§ DATASET ENTRIES:
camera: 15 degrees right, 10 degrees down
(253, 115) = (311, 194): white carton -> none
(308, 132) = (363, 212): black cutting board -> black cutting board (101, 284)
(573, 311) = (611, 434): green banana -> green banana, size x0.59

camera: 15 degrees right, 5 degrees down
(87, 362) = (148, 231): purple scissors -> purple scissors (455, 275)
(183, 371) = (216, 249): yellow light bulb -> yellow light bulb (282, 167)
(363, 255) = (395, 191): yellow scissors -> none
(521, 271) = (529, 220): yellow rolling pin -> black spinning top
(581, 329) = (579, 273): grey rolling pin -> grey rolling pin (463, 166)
---
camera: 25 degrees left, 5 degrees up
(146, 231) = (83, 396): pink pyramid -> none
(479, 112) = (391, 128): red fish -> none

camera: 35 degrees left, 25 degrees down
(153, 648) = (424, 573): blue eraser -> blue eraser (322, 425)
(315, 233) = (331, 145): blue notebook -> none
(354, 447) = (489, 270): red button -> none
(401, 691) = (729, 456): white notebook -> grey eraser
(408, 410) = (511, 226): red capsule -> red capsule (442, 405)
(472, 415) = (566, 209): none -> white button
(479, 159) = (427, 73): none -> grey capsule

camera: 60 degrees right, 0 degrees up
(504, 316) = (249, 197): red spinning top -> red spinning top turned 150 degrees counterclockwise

§ ACTION ITEM: Exact duplication is required for the lines above, from the line that contains "(146, 231) = (83, 396): pink pyramid -> none" to the line that contains "(504, 316) = (249, 197): red", inclusive; omit all others.

§ TASK RESPONSE:
(146, 231) = (83, 396): pink pyramid -> none
(479, 112) = (391, 128): red fish -> none

camera: 35 degrees left, 25 degrees down
(153, 648) = (424, 573): blue eraser -> blue eraser (322, 425)
(315, 233) = (331, 145): blue notebook -> none
(354, 447) = (489, 270): red button -> none
(401, 691) = (729, 456): white notebook -> grey eraser
(408, 410) = (511, 226): red capsule -> red capsule (442, 405)
(472, 415) = (566, 209): none -> white button
(479, 159) = (427, 73): none -> grey capsule

camera: 60 degrees right, 0 degrees up
(504, 316) = (249, 197): red spinning top -> red spinning top turned 150 degrees counterclockwise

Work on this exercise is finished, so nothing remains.